Colored object listings
┏━━
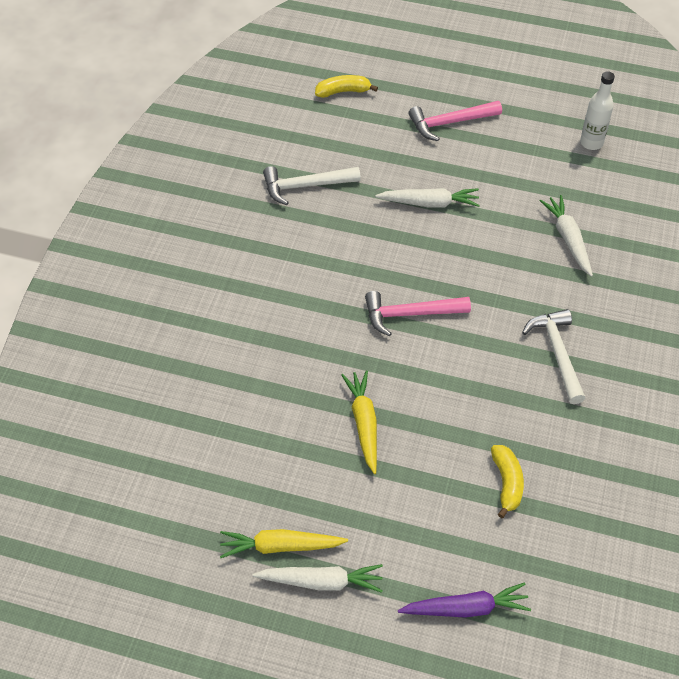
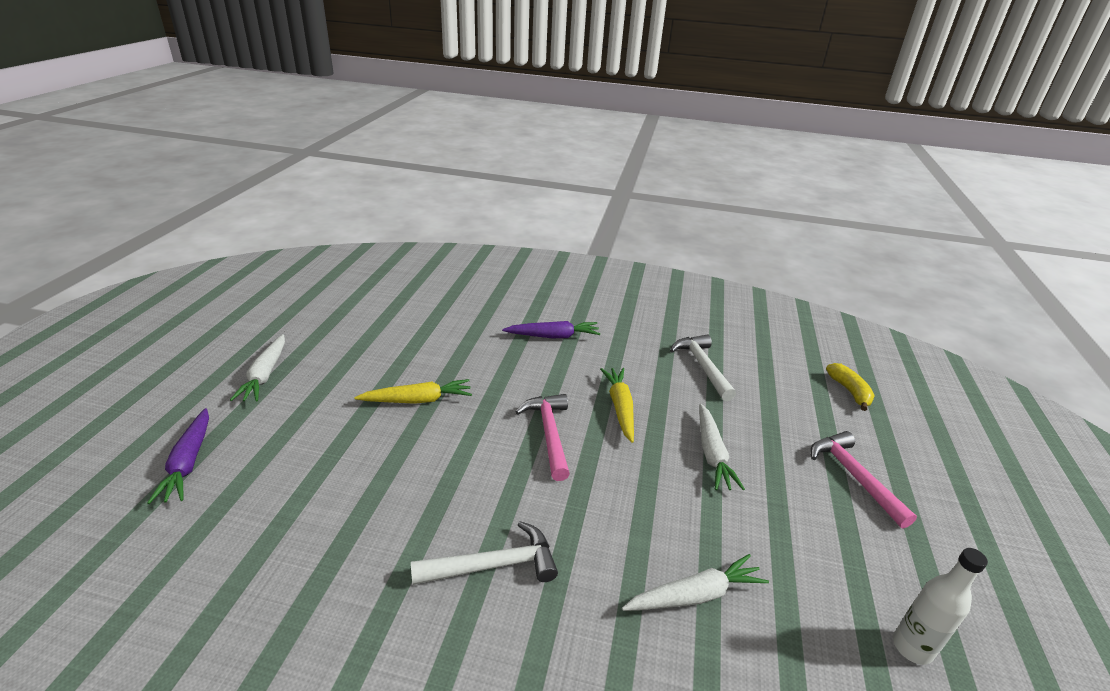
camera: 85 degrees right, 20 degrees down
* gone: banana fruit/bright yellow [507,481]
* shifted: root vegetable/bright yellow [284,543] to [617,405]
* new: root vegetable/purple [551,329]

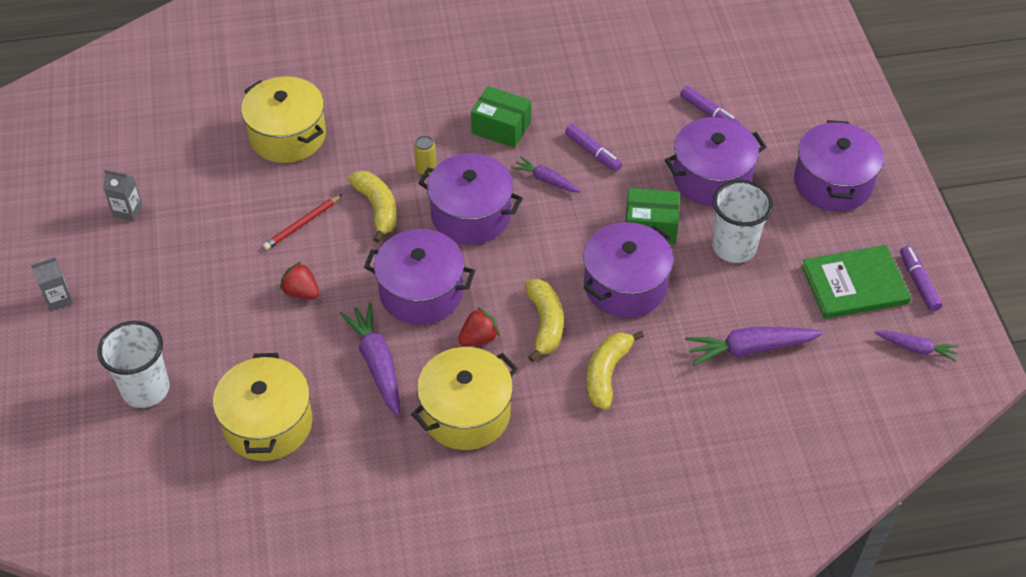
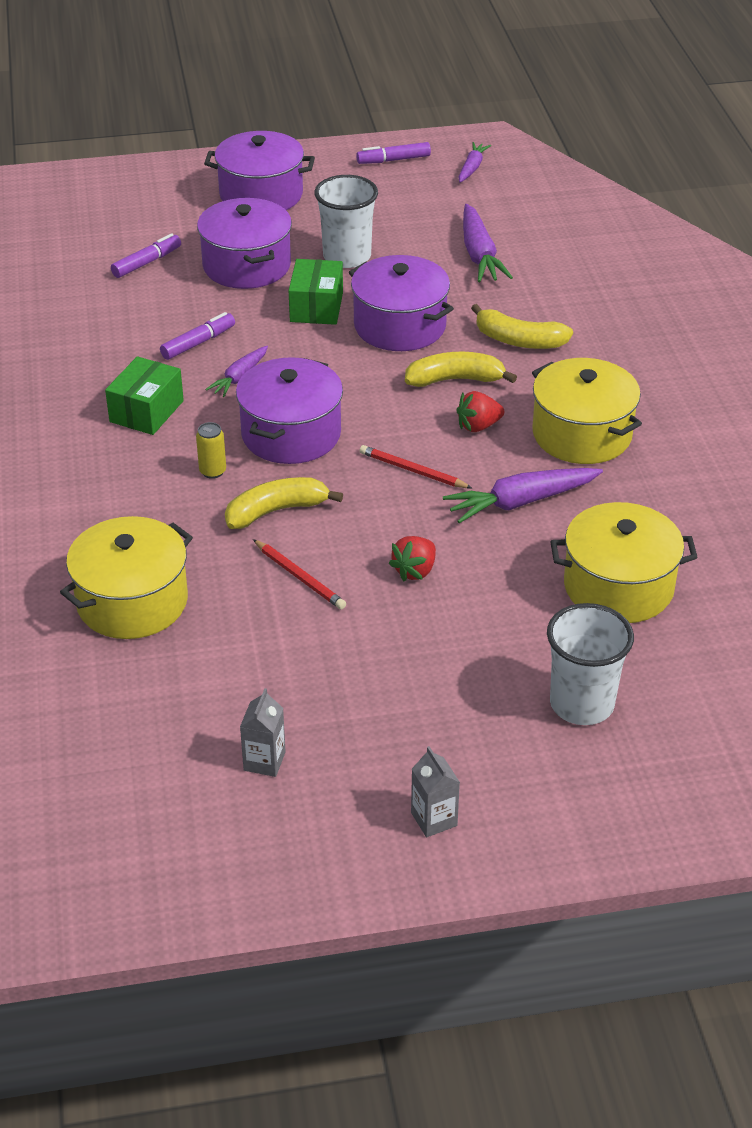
camera: 90 degrees left, 10 degrees down
* swapped: stockpot/purple [419,277] to wooden pencil/crimson [416,466]
* gone: hardback/emerald [856,282]
* rotated: toy strawberry/crimson [478,326] = [480,411] 75 degrees counterclockwise

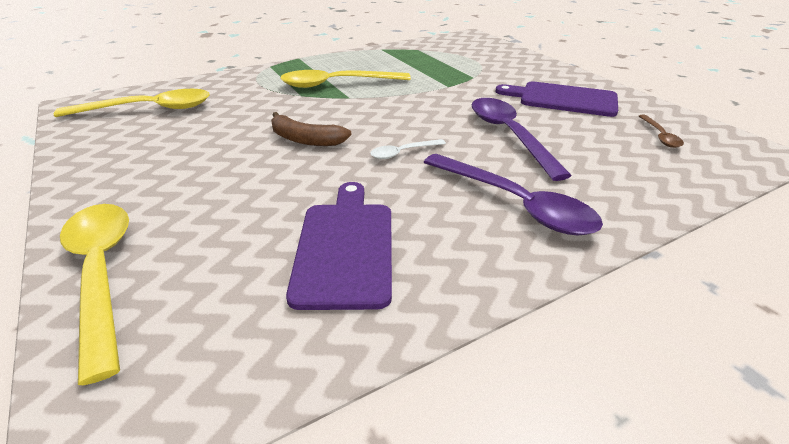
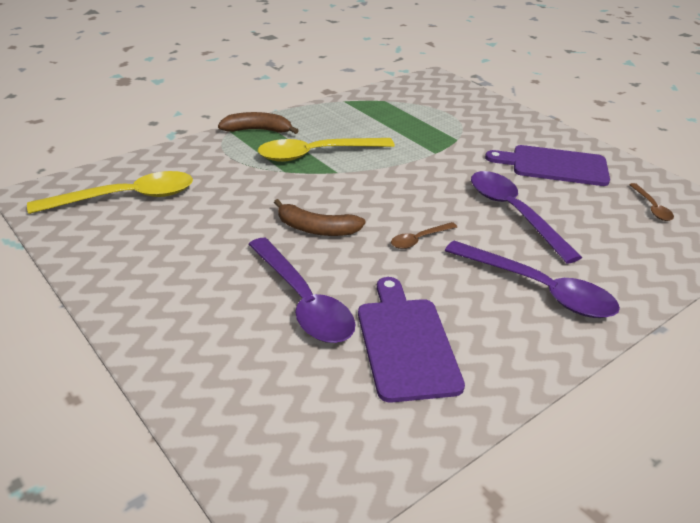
camera: 10 degrees left, 0 degrees up
* repainted: tablespoon/pure white [408,149] to tablespoon/brown [424,235]
* gone: tablespoon/bright yellow [94,294]
* new: banana fruit/brown [258,123]
* new: tablespoon/purple [302,290]

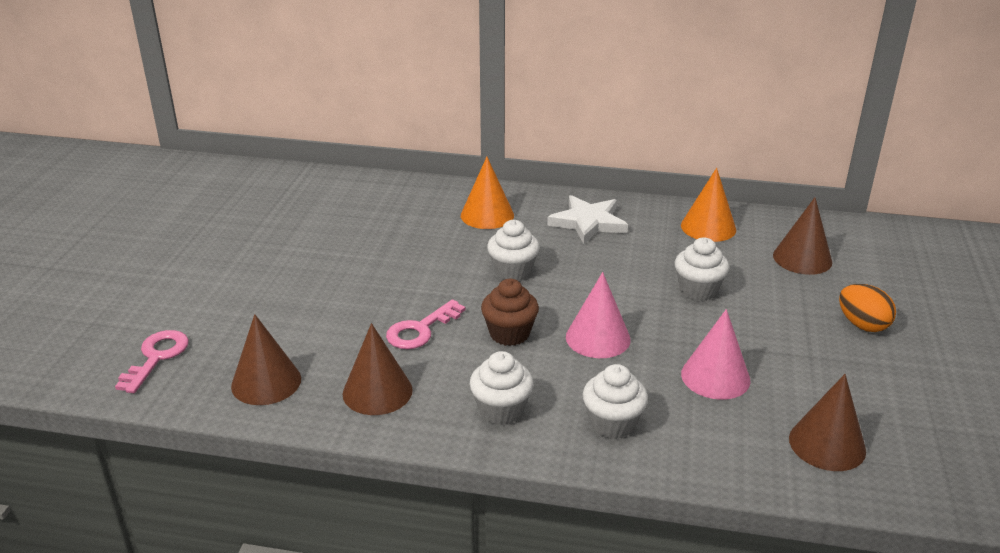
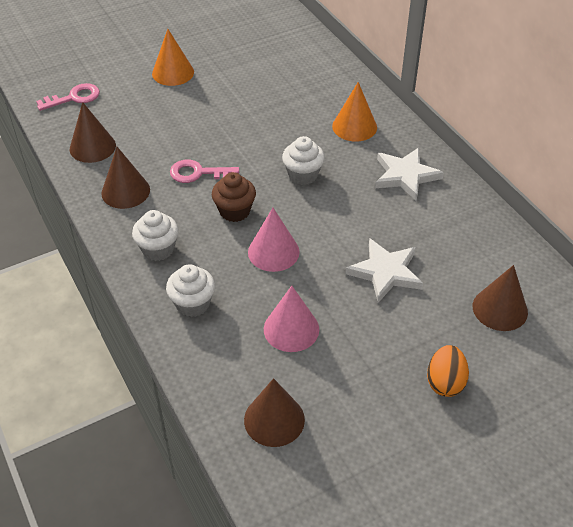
camera: 50 degrees right, 15 degrees up
* shifted: cone/orange-coloured [708,205] to [173,57]
* swapped: cupcake/pure white [702,269] to star shape/pure white [384,270]

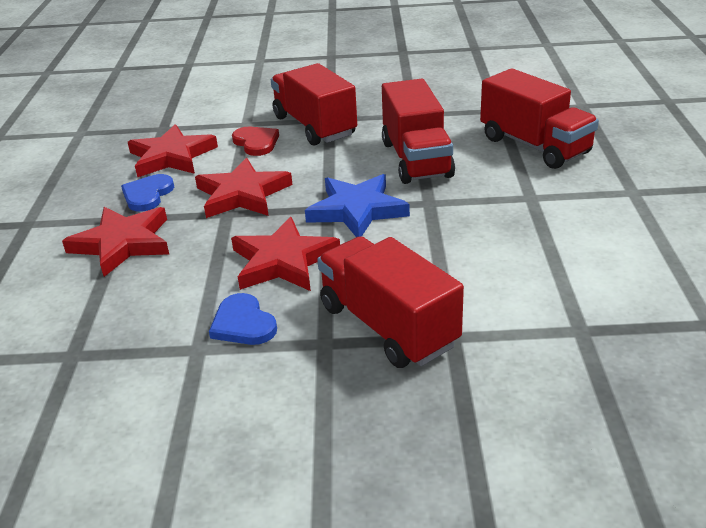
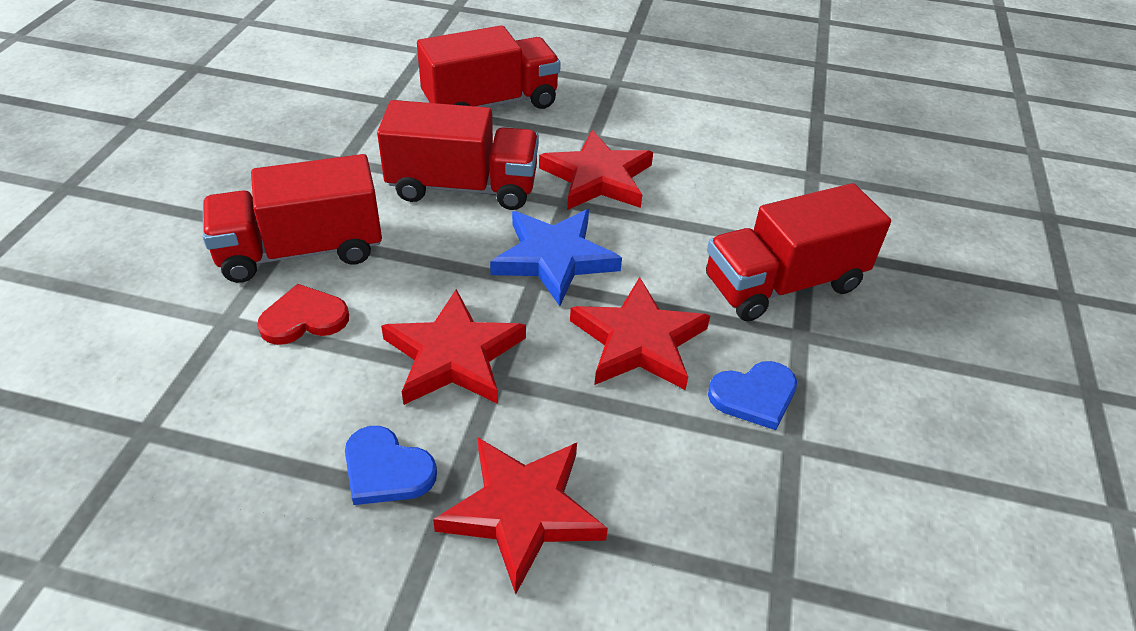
camera: 80 degrees left, 10 degrees up
* shifted: star shape/crimson [173,150] to [596,170]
┗━━
Would you return all of the data above word for word, omitting every picture?

*Task solution*:
camera: 85 degrees right, 20 degrees down
* gone: banana fruit/bright yellow [507,481]
* shifted: root vegetable/bright yellow [284,543] to [617,405]
* new: root vegetable/purple [551,329]

camera: 90 degrees left, 10 degrees down
* swapped: stockpot/purple [419,277] to wooden pencil/crimson [416,466]
* gone: hardback/emerald [856,282]
* rotated: toy strawberry/crimson [478,326] = [480,411] 75 degrees counterclockwise

camera: 10 degrees left, 0 degrees up
* repainted: tablespoon/pure white [408,149] to tablespoon/brown [424,235]
* gone: tablespoon/bright yellow [94,294]
* new: banana fruit/brown [258,123]
* new: tablespoon/purple [302,290]

camera: 50 degrees right, 15 degrees up
* shifted: cone/orange-coloured [708,205] to [173,57]
* swapped: cupcake/pure white [702,269] to star shape/pure white [384,270]

camera: 80 degrees left, 10 degrees up
* shifted: star shape/crimson [173,150] to [596,170]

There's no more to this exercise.